*How to complete this task*:
Only one stretch of the listing below is wanted. Begin at the line that has "(505, 256) = (391, 179): pink", stop after the line that has "(571, 292) = (454, 139): green", and repeat every line in between exactly.

━━ Materials provided

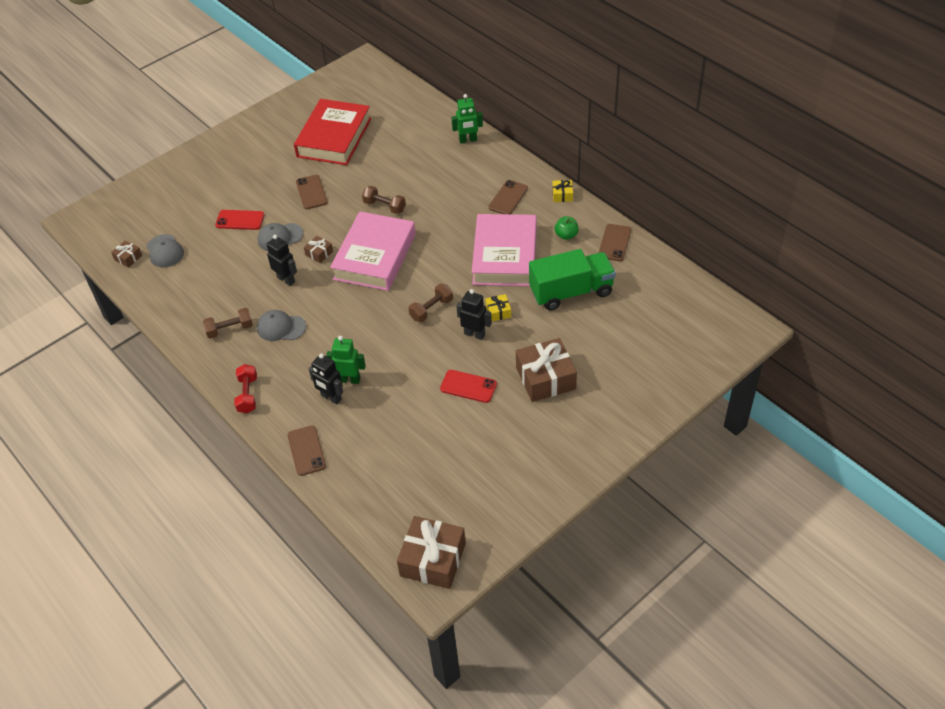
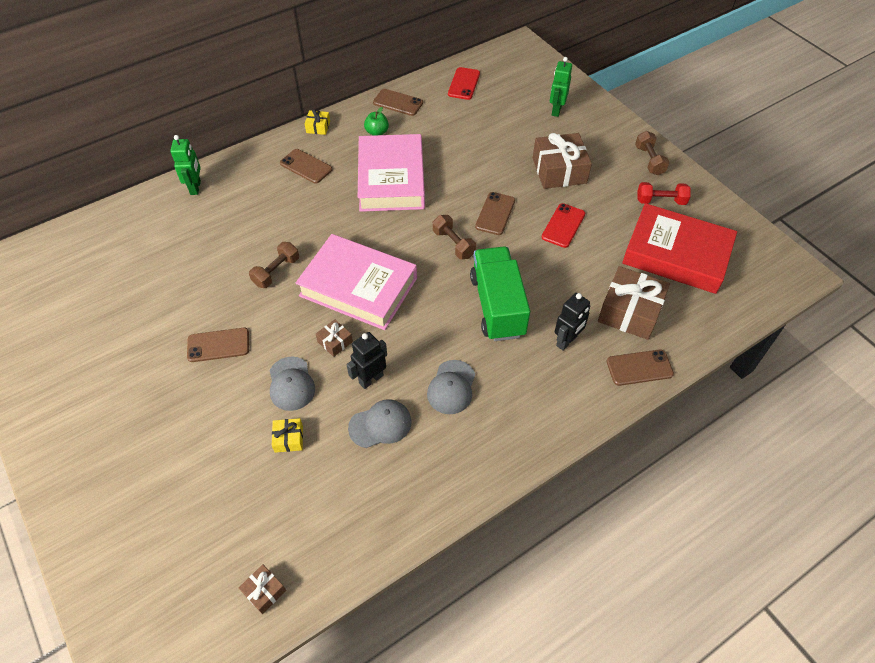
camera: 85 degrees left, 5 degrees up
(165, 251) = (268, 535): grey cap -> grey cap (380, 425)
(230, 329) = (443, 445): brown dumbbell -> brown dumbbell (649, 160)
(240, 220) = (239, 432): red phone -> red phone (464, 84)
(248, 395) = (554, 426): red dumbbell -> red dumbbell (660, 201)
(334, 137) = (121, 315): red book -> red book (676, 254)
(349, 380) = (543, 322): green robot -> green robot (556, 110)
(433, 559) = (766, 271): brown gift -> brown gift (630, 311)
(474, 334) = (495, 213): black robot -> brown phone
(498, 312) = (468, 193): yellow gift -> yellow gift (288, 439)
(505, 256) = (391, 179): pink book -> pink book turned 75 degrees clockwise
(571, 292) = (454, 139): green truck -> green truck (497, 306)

━━━━
━━ Materials provided

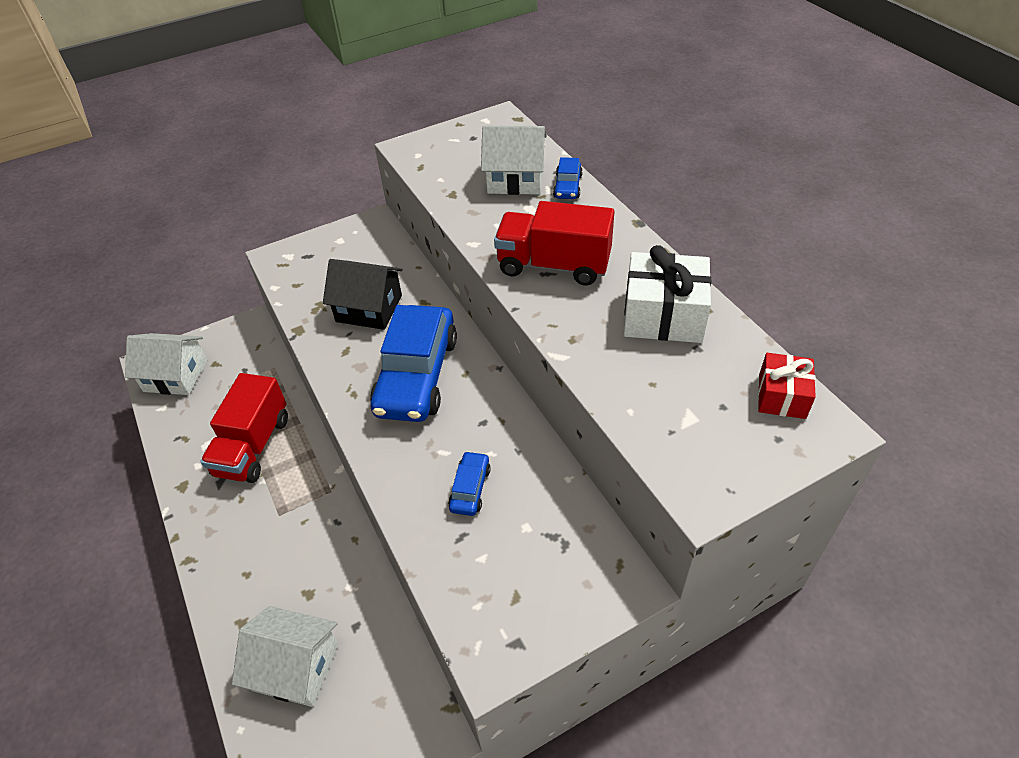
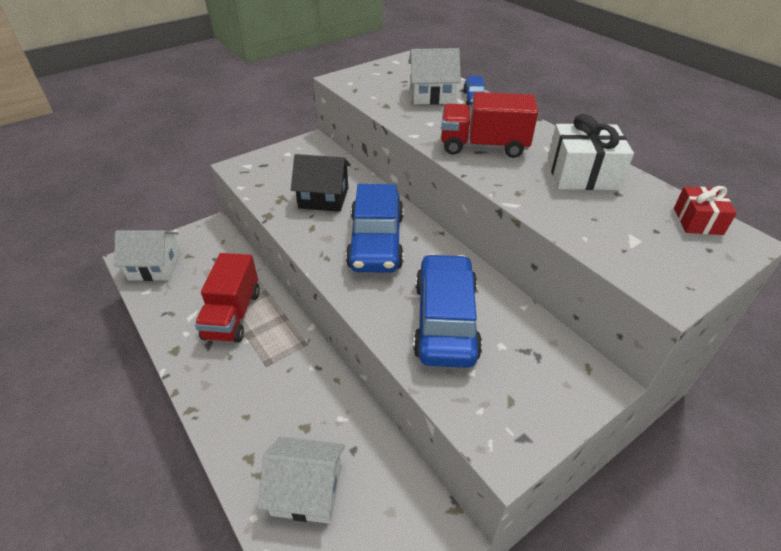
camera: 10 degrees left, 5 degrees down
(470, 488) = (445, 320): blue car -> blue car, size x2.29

━━━━

*Response to this task*:
(505, 256) = (391, 179): pink book -> pink book turned 75 degrees clockwise
(571, 292) = (454, 139): green truck -> green truck (497, 306)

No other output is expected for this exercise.